Problem requirements:
Write out, word for word, the lines of the records from the one containing "Yes, point (269, 332) is closer to viewer." through the one containing "Correct, brown velvet", inclusive, and nothing else.

Data:

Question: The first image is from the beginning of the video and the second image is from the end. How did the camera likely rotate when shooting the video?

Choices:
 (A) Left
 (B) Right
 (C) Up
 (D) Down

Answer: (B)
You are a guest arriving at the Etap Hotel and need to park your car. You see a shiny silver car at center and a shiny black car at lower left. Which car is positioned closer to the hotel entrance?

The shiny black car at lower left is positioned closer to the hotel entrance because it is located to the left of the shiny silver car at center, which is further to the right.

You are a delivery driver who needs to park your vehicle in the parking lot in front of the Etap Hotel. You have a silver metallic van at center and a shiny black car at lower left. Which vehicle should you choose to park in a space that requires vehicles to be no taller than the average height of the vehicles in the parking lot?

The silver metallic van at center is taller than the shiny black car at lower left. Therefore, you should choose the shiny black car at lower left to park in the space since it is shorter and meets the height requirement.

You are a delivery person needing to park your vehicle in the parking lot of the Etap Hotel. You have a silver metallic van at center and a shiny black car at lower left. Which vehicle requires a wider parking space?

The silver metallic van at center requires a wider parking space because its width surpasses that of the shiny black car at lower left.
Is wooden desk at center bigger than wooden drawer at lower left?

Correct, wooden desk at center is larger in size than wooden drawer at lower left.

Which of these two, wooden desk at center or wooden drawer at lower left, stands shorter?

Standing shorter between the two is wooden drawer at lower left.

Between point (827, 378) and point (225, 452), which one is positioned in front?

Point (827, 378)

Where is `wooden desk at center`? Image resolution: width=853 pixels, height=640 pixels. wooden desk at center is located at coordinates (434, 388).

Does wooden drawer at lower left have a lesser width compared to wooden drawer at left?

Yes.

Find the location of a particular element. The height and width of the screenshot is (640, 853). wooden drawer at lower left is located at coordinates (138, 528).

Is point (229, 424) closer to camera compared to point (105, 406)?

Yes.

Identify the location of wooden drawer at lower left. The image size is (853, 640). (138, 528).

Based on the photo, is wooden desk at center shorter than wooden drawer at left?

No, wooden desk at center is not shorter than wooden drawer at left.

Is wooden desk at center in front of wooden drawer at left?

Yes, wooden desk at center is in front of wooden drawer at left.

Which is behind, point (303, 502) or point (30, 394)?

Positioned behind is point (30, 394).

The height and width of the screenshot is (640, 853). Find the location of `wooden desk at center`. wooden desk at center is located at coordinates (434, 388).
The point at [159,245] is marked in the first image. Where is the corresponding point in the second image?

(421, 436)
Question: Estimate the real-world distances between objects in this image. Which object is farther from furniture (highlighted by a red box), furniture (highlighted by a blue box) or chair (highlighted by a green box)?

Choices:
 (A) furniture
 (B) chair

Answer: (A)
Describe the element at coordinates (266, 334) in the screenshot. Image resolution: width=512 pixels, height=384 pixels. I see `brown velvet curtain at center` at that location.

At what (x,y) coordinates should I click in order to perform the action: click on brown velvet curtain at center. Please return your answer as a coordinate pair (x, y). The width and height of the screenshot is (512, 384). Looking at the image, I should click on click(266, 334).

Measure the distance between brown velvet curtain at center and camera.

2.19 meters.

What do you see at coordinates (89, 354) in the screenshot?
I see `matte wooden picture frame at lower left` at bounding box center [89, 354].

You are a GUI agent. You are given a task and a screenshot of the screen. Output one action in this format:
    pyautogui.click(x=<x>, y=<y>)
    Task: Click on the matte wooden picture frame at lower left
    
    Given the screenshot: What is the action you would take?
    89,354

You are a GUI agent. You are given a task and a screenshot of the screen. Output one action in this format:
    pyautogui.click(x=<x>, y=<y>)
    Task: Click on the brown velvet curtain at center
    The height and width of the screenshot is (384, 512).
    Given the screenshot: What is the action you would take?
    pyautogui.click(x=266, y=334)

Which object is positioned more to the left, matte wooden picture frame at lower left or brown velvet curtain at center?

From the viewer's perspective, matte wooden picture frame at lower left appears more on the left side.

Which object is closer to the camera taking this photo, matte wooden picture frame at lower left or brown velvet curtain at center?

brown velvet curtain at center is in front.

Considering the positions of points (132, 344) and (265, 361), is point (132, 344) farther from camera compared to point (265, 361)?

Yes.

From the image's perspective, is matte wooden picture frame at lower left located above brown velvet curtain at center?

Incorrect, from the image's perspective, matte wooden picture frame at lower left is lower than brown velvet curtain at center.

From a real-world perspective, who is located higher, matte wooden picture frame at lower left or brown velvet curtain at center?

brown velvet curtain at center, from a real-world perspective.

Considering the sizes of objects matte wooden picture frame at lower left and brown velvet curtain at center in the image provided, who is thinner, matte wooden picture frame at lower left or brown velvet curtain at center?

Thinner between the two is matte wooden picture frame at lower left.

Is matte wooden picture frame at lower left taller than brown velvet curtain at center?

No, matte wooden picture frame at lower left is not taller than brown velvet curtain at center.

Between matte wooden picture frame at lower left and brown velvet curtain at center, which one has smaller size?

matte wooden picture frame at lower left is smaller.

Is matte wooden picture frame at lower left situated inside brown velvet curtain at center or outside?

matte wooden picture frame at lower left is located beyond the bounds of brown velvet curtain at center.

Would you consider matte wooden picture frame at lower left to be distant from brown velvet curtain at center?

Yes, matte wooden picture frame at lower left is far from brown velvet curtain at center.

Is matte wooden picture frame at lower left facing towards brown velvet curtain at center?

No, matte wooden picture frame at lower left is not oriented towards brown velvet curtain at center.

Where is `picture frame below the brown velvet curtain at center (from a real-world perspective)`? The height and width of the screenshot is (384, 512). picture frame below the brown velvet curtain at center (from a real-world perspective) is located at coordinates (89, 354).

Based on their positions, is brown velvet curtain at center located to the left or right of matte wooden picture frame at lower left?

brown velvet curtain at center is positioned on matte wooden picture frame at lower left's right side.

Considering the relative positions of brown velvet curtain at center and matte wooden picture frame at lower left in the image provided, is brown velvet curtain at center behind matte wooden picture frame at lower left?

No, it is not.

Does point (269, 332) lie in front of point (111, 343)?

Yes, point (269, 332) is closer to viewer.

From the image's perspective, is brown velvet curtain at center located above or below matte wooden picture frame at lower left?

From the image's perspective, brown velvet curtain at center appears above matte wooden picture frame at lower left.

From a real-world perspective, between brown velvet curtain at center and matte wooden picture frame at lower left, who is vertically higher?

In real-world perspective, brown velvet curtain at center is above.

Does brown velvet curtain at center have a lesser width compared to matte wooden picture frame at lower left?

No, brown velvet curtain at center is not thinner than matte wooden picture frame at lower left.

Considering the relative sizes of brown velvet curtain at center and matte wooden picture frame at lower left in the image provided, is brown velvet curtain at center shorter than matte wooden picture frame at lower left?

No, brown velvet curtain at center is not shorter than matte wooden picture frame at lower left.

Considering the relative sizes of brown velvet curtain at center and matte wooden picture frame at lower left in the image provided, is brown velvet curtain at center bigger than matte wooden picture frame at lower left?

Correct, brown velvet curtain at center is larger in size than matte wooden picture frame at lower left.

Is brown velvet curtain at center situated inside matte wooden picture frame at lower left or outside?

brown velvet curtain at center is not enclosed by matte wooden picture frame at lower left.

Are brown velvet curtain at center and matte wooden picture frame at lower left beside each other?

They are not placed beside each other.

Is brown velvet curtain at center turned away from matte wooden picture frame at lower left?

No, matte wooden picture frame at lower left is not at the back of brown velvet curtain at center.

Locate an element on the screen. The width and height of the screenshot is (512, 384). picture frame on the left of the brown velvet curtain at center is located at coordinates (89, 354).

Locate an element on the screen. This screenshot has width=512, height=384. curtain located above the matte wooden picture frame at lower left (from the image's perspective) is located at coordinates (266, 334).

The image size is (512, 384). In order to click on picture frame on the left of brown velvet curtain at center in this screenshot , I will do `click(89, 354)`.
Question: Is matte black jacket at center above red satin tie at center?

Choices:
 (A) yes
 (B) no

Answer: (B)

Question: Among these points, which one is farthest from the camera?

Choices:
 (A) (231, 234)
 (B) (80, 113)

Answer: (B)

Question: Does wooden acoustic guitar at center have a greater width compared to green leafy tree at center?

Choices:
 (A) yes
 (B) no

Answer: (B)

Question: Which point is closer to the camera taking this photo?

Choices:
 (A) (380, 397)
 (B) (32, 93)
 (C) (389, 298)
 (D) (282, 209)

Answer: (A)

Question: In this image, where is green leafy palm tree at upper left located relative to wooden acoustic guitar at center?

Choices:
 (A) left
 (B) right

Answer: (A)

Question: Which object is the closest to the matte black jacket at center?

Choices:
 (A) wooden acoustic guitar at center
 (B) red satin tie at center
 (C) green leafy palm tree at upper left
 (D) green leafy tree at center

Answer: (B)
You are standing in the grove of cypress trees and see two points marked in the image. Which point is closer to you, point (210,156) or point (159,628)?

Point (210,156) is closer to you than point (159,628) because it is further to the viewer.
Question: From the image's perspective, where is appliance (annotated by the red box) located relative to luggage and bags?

Answer section:
Yes, point (269, 332) is closer to viewer.

From the image's perspective, is brown velvet curtain at center located above or below matte wooden picture frame at lower left?

From the image's perspective, brown velvet curtain at center appears above matte wooden picture frame at lower left.

From a real-world perspective, between brown velvet curtain at center and matte wooden picture frame at lower left, who is vertically higher?

In real-world perspective, brown velvet curtain at center is above.

Does brown velvet curtain at center have a lesser width compared to matte wooden picture frame at lower left?

No, brown velvet curtain at center is not thinner than matte wooden picture frame at lower left.

Considering the relative sizes of brown velvet curtain at center and matte wooden picture frame at lower left in the image provided, is brown velvet curtain at center shorter than matte wooden picture frame at lower left?

No, brown velvet curtain at center is not shorter than matte wooden picture frame at lower left.

Considering the relative sizes of brown velvet curtain at center and matte wooden picture frame at lower left in the image provided, is brown velvet curtain at center bigger than matte wooden picture frame at lower left?

Correct, brown velvet curtain at center is larger in size than matte wooden picture frame at lower left.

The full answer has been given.